The problem: The result should be the lines from the one holding "purple diamond: (202, 163)" to the end of the records below, repeated exactly. No pictures.

Dataset:
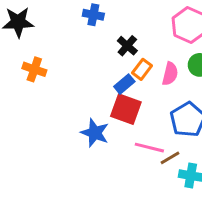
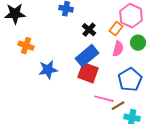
orange rectangle: (142, 69) -> (116, 29), moved
blue rectangle: (124, 84) -> (87, 56), size x1.6
blue star: (95, 133) -> (48, 70), moved, turned -30

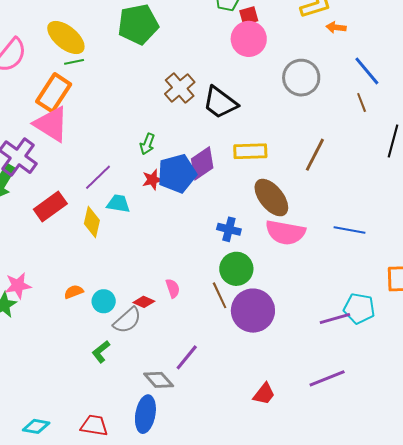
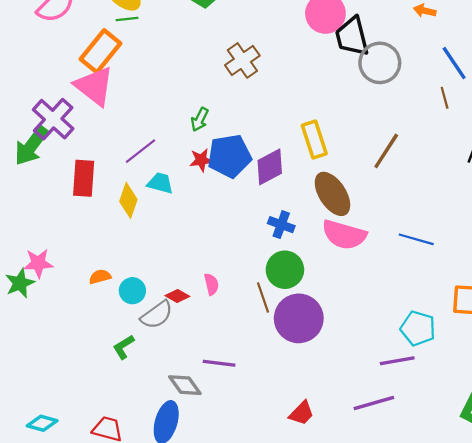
black trapezoid: (220, 103) -> (352, 36), moved, turned 33
yellow rectangle: (250, 151) -> (314, 139), turned 68
purple diamond: (202, 163) -> (270, 167), moved
red rectangle: (50, 206) -> (84, 178), turned -56
purple line: (335, 319) -> (397, 361), moved
purple line: (187, 357) -> (219, 363), turned 52

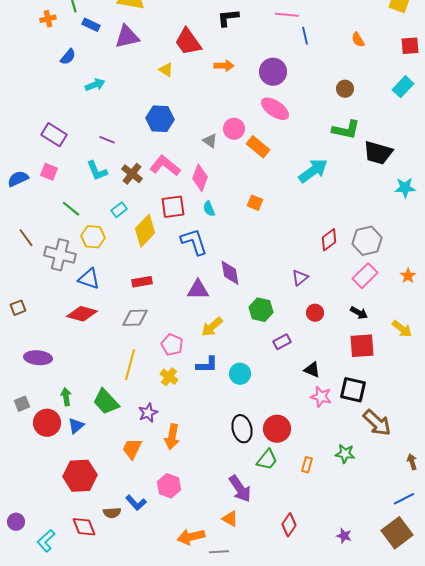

Result below:
purple diamond: (202, 163) -> (270, 167), moved
red rectangle: (50, 206) -> (84, 178), turned -56
purple line: (335, 319) -> (397, 361), moved
purple line: (187, 357) -> (219, 363), turned 52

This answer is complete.